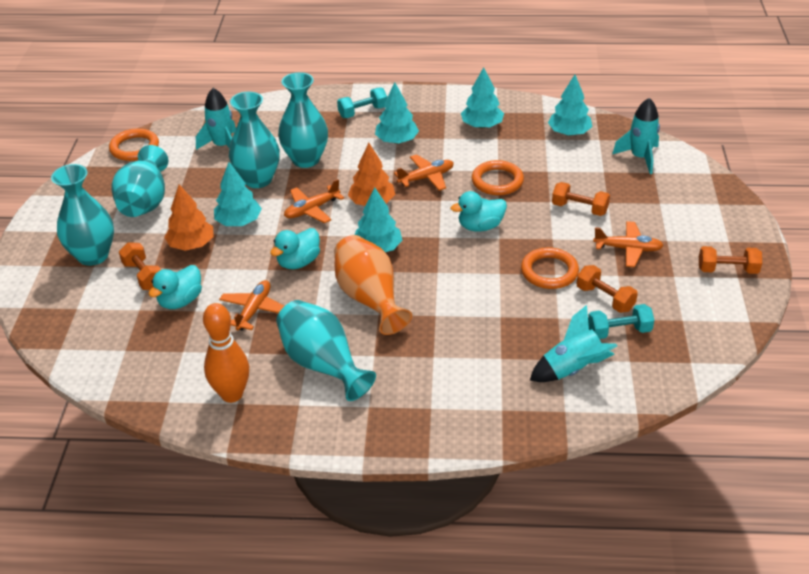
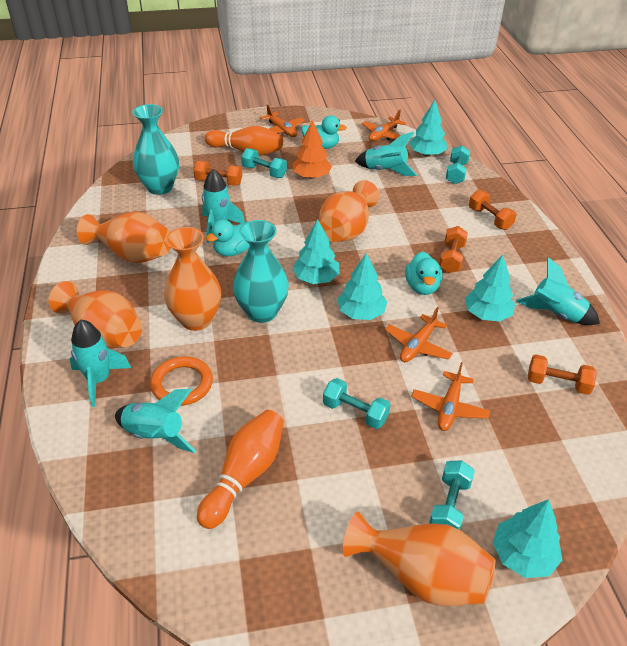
orange bowling pin: 1 -> 2
orange ring: 3 -> 1
orange tree: 2 -> 1
orange vase: 1 -> 5
turquoise dumbbell: 2 -> 4
turquoise rocket: 3 -> 5
turquoise vase: 5 -> 2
|---|
WORK TO BE COMPLETED:
Scan the material for "orange" and copy the lines that hold it.

SOLUTION FOR THIS PROBLEM:
orange bowling pin: 1 -> 2
orange ring: 3 -> 1
orange tree: 2 -> 1
orange vase: 1 -> 5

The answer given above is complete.